INSTRUCTIONS FOR THE TASK - Find the line with "camera: 145 degrees left, 5 degrees up" and the line with "(602, 208) = (219, 177): black" in the entries below; output exactly those two lines, every line between them, and no others.

MATERIAL SHOWN -
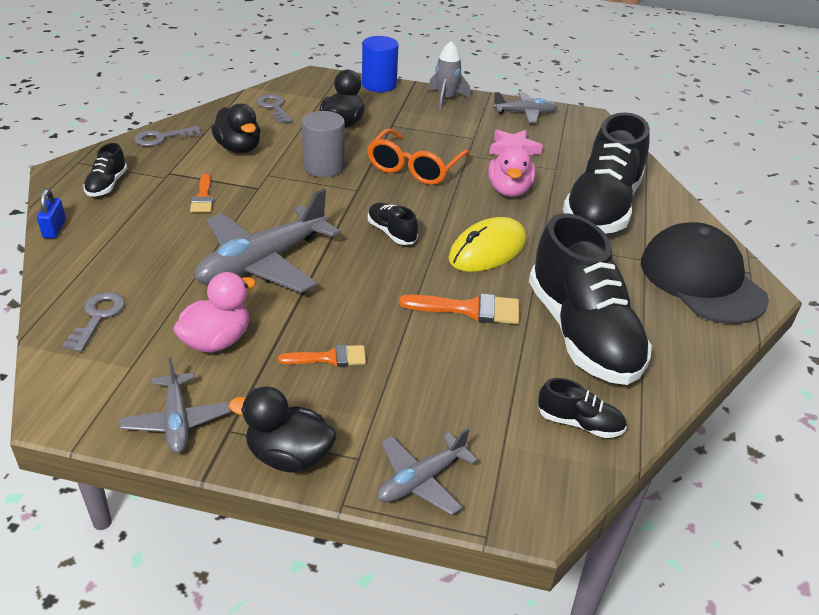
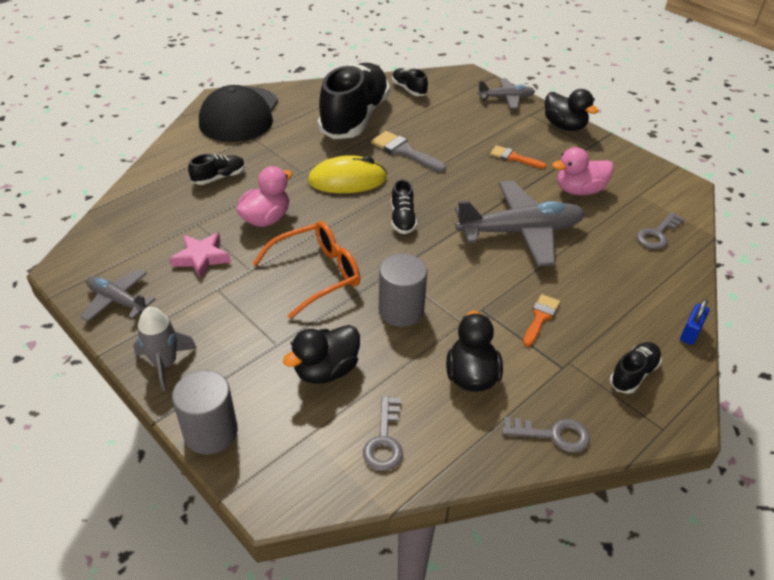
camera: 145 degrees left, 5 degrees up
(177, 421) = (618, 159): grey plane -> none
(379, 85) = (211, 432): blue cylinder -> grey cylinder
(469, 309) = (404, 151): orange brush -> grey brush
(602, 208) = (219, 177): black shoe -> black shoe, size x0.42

---

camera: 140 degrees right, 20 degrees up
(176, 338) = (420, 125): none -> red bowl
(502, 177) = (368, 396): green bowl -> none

* * *

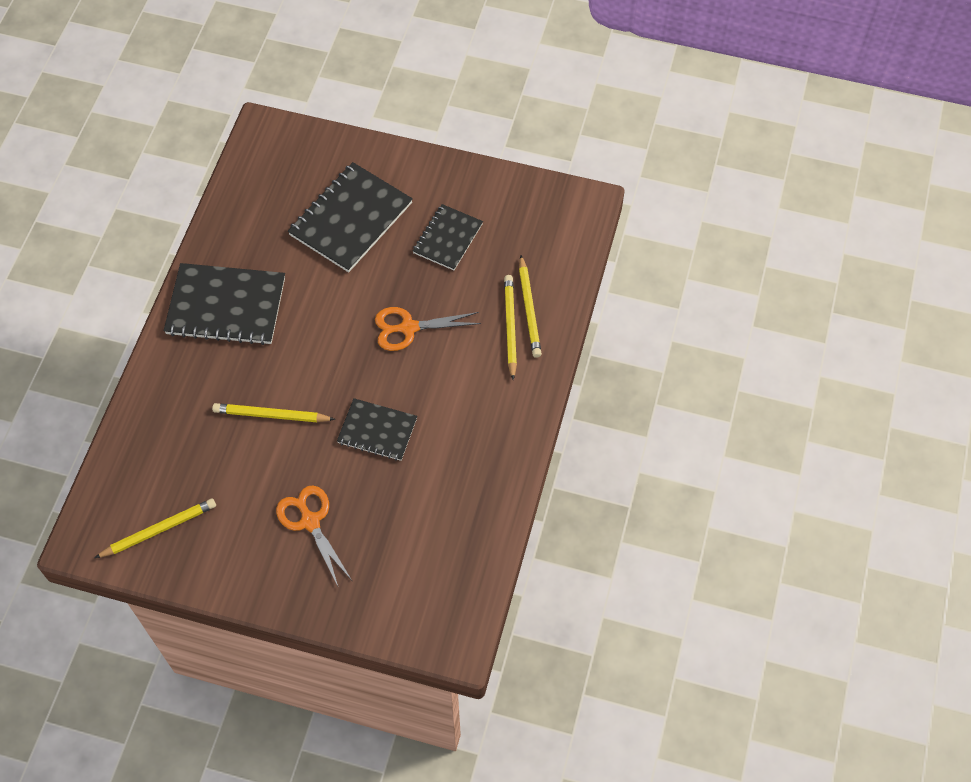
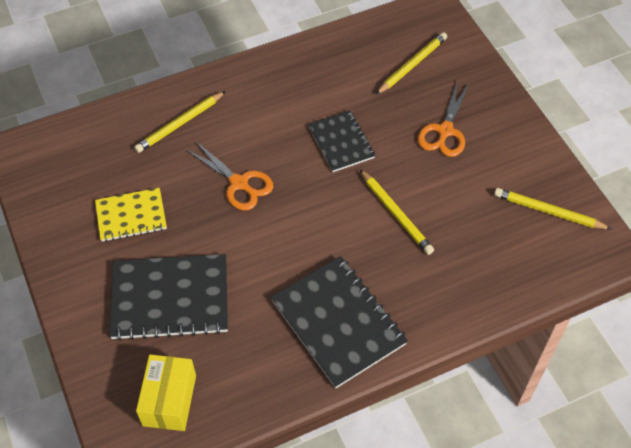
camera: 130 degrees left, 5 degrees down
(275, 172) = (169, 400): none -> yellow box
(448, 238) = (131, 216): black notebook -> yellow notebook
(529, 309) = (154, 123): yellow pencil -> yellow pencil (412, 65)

RESPONSE TO THIS TASK -
camera: 145 degrees left, 5 degrees up
(177, 421) = (618, 159): grey plane -> none
(379, 85) = (211, 432): blue cylinder -> grey cylinder
(469, 309) = (404, 151): orange brush -> grey brush
(602, 208) = (219, 177): black shoe -> black shoe, size x0.42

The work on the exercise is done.